[Stored items]

-- start --

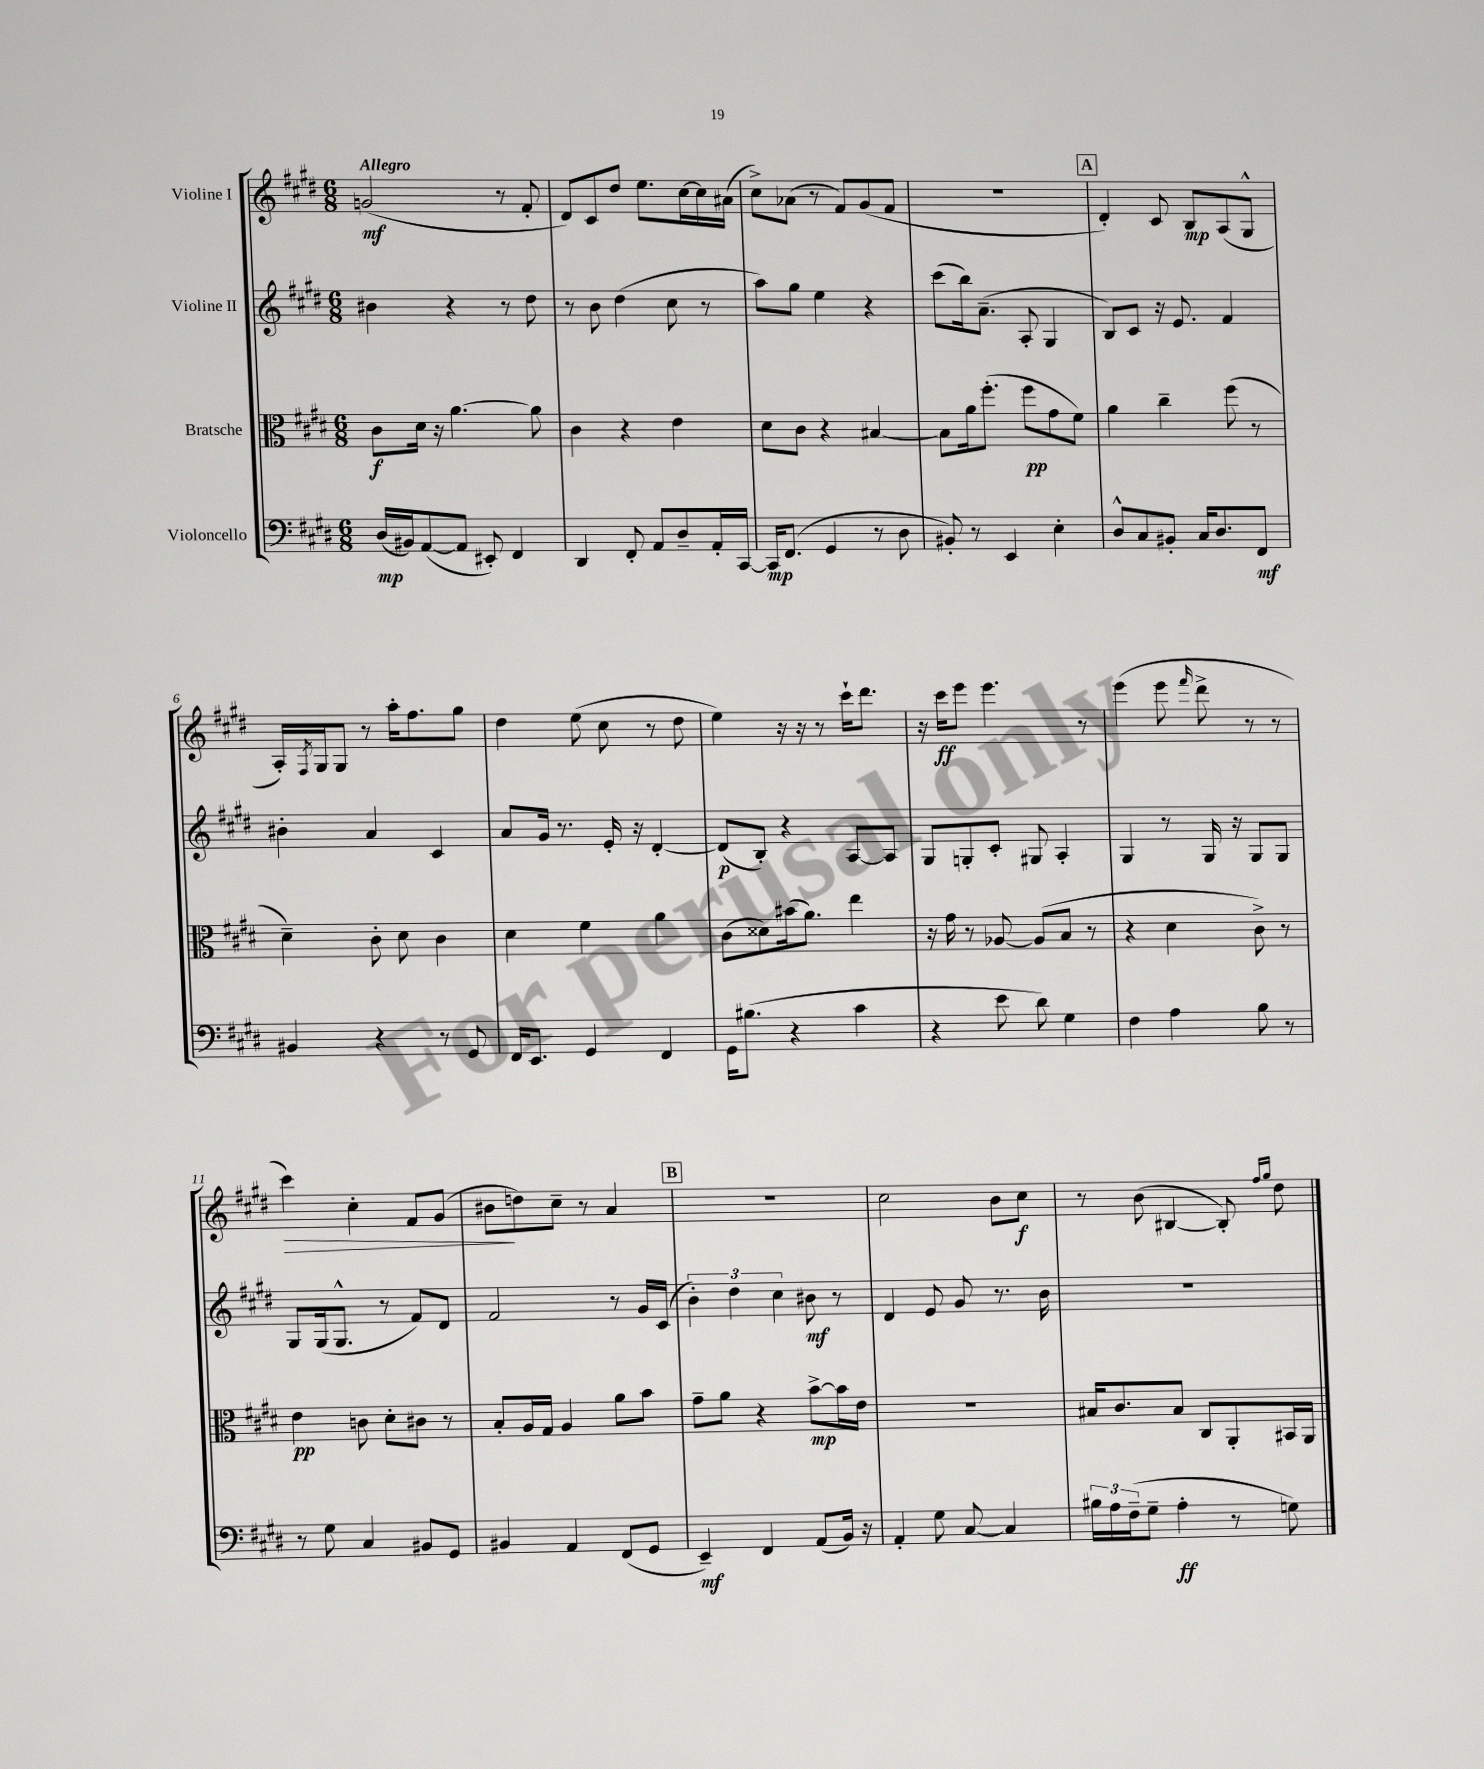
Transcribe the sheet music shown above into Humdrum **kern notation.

**kern	**dynam	**kern	**dynam	**kern	**dynam	**kern	**dynam
*part4	*part4	*part3	*part3	*part2	*part2	*part1	*part1
*staff4	*staff4	*staff3	*staff3	*staff2	*staff2	*staff1	*staff1
*I"Violoncello	*	*I"Bratsche	*	*I"Violine II	*	*I"Violine I	*
*clefF4	*	*clefC3	*	*clefG2	*	*clefG2	*
*k[f#c#g#d#]	*	*k[f#c#g#d#]	*	*k[f#c#g#d#]	*	*k[f#c#g#d#]	*
*M6/8	*	*M6/8	*	*M6/8	*	*M6/8	*
=1	=1	=1	=1	=1	=1	=1	=1
!	!	!	!	!	!	!LO:TX:a:B:t=Allegro	!
(16D#/LL	mp	8c#\L	f	4b#X\	.	(2gn/	mf
16BB#X/J)	.	.	.	.	.	.	.
([8AA/	.	16d#\Jk	.	.	.	.	.
.	.	16r	.	.	.	.	.
8AA/J]	.	[4.a\	.	4r	.	.	.
8EE#X'/)	.	.	.	.	.	.	.
4FF#/	.	.	.	8r	.	8r	.
.	.	8a\]	.	8dd#\	.	8f#'/	.
=2	=2	=2	=2	=2	=2	=2	=2
4DD#/	.	4c#\	.	8r	.	8d#/L)	.
.	.	.	.	8b\	.	8c#/	.
8FF#'/	.	4r	.	(4dd#\	.	8dd#/J	.
8AA/L	.	.	.	.	.	8.ee\L	.
8D#~/	.	4e\	.	8cc#\	.	.	.
.	.	.	.	.	.	[16cc#\L	.
16AA'/L	.	.	.	8r	.	16cc#\]	.
[16CC#/JJ	.	.	.	.	.	(16a#X\JJ	.
=3	=3	=3	=3	=3	=3	=3	=3
16CC#/KL]	mp	8d#\L	.	8aa\L)	.	8cc#^\L)	.
(8.FF#/J	.	.	.	.	.	.	.
.	.	8c#\J	.	8gg#\J	.	(8a-X\J	.
4GG#/	.	4r	.	4ee\	.	8r	.
.	.	.	.	.	.	8f#/L)	.
8r	.	[4B#X/	.	4r	.	(8g#/	.
8D#\	.	.	.	.	.	8f#/J	.
=4	=4	=4	=4	=4	=4	=4	=4
8BB#X'/)	.	8B#\L]	.	(8ccc#\L	.	2.r	.
8r	.	16a\k	.	16bb\k)	.	.	.
.	.	(8.ff#'\J	.	(8.a~\J	.	.	.
4EE/	.	.	.	.	.	.	.
.	.	8ff#\L	pp	8A'/	.	.	.
4E'\	.	8g#\	.	4G#/	.	.	.
.	.	8f#\J)	.	.	.	.	.
!!LO:REH:place=s1:t=A
=5	=5	=5	=5	=5	=5	=5	=5
8D#^^/L	.	4a\	.	8B/L)	.	4d#'/)	.
8C#/	.	.	.	8c#/J	.	.	.
8BB#X'/J	.	4cc#~\	.	16r	.	8c#/	.
.	.	.	.	8.e/	.	.	.
16C#/KL	.	.	.	.	.	8B/L	mp
8.D#/	.	.	.	.	.	.	.
.	.	(8ff#\	.	4f#/	.	(8A/	.
8FF#/J	mf	8r	.	.	.	8G#^^/J	.
!!LO:LB:g=z
=6	=6	=6	=6	=6	=6	=6	=6
4BB#X/	.	4d#~\)	.	4b#X'\	.	16A'/LL)	.
.	.	.	.	.	.	8qF#/	.
.	.	.	.	.	.	16G#/J	.
.	.	.	.	.	.	8G#/J	.
4r	.	8c#'\	.	4a/	.	8r	.
.	.	8d#\	.	.	.	16aa'\KL	.
.	.	.	.	.	.	8.ff#\	.
8r	.	4c#\	.	4c#/	.	.	.
8GG#/	.	.	.	.	.	8gg#\J	.
=7	=7	=7	=7	=7	=7	=7	=7
16FF#/KL	.	4d#\	.	8a/L	.	4dd#\	.
8.EE/J	.	.	.	.	.	.	.
.	.	.	.	16g#/Jk	.	.	.
.	.	.	.	8.r	.	.	.
4GG#/	.	4f#\	.	.	.	(8ee\	.
.	.	.	.	16e'/	.	8cc#\	.
.	.	.	.	16r	.	.	.
4FF#/	.	4a\	.	[4d#'/	.	8r	.
.	.	.	.	.	.	8dd#\	.
=8	=8	=8	=8	=8	=8	=8	=8
16GG#\KL	.	(8c#\L	.	(8d#/L]	p	4ee\)	.
(8.B#X\J	.	.	.	.	.	.	.
.	.	8d##X\)	.	8B'/J)	.	.	.
4r	.	(16b#X\k	.	4r	.	16r	.
.	.	8.a\J)	.	.	.	16r	.
.	.	.	.	.	.	8r	.
4c#\	.	4ee\	.	[8A/L	.	16ccc#`\KL	.
.	.	.	.	.	.	8.ddd#\J	.
.	.	.	.	8A/J]	.	.	.
=9	=9	=9	=9	=9	=9	=9	=9
4r	.	16r	.	8G#/L	.	16r	.
.	.	16g#\	.	.	.	16ccc#\KL	ff
.	.	8r	.	8Gn'/	.	8eee\J	.
8e\	.	[8A-X/	.	8c#'/J	.	4.eee\	.
8d#\)	.	(8A-/L]	.	8G#X/	.	.	.
4G#\	.	8B/J	.	4A'/	.	.	.
.	.	8r	.	.	.	8r	.
=10	=10	=10	=10	=10	=10	=10	=10
4F#\	.	4r	.	4G#/	.	(4eee\	.
4A\	.	4d#\	.	8r	.	8eee\	.
.	.	.	.	.	.	16qqfff#/	.
.	.	.	.	16G#/	.	8ddd#^\	.
.	.	.	.	16r	.	.	.
8B\	.	8c#^\)	.	8G#/L	.	8r	.
8r	.	8r	.	8G#/J	.	8r	.
!!LO:LB:g=z
=11	=11	=11	=11	=11	=11	=11	=11
!	!	!	!	!	!	!	!LO:HP:b
8r	.	4e\	pp	8G#/L	.	4ccc#\)	>
8G#\	.	.	.	(16G#/k	.	.	.
.	.	.	.	8.G#^^/J	.	.	.
4C#/	.	8cn\	.	.	.	4cc#'\	.
.	.	8d#'\L	.	8r	.	.	.
8BB#X/L	.	8c#X\J	.	8f#/L)	.	8f#/L	.
8GG#/J	.	8r	.	8d#/J	.	(8g#/J	.
=12	=12	=12	=12	=12	=12	=12	=12
4BB#X/	.	8B'/L	.	2f#/	.	8b#X\L	.
.	.	16A/L	.	.	.	8ddn\)	]
.	.	16G#/JJ	.	.	.	.	.
4AA/	.	4A/	.	.	.	8cc#~\J	.
.	.	.	.	.	.	8r	.
(8FF#/L	.	8a\L	.	8r	.	4a/	.
8GG#/J	.	8b\J	.	16g#/LL	.	.	.
.	.	.	.	(16c#/JJ	.	.	.
!!LO:REH:place=s1:t=B
=13	=13	=13	=13	=13	=13	=13	=13
4EE~/)	mf	8g#~\L	.	6b'\)	.	2.r	.
.	.	8a\J	.	.	.	.	.
.	.	.	.	6dd#\	.	.	.
4FF#/	.	4r	.	.	.	.	.
.	.	.	.	6cc#\	.	.	.
(8AA/L	.	[8b^\L	mp	8b#X\	mf	.	.
16BB/Jk)	.	16b\L]	.	8r	.	.	.
16r	.	16e\JJ	.	.	.	.	.
=14	=14	=14	=14	=14	=14	=14	=14
4AA'/	.	2.r	.	4d#/	.	2cc#\	.
8G#\	.	.	.	8e/	.	.	.
[8C#/	.	.	.	8g#/	.	.	.
4C#/]	.	.	.	8.r	.	8b\L	.
.	.	.	.	.	.	8cc#\J	f
.	.	.	.	16b\	.	.	.
=15	=15	=15	=15	=15	=15	=15	=15
24B#X\LL	.	16B#X/KL	.	2.r	.	8r	.
24A\	.	.	.	.	.	.	.
.	.	8.c#/	.	.	.	.	.
(24F#~\J	.	.	.	.	.	.	.
8G#~\J	.	.	.	.	.	(8b\	.
4A'\	ff	8B#/J	.	.	.	[4B#X/	.
.	.	8C#/L	.	.	.	.	.
8r	.	8AA'/	.	.	.	8B#'/])	.
.	.	.	.	.	.	16qqff#/LL	.
.	.	.	.	.	.	16qqgg#/JJ	.
8Gn\)	.	16BB#X/L	.	.	.	8dd#\	.
.	.	16AA/JJ	.	.	.	.	.
==	==	==	==	==	==	==	==
*-	*-	*-	*-	*-	*-	*-	*-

-- end --

● WHAT TO DO
Find every line in the material above that contains the string "kern", matching case exactly, and copy each of those lines in full.

● RESULT FOR THIS EXERCISE
Transcribe the sheet music shown above into Humdrum **kern notation.
**kern	**dynam	**kern	**dynam	**kern	**dynam	**kern	**dynam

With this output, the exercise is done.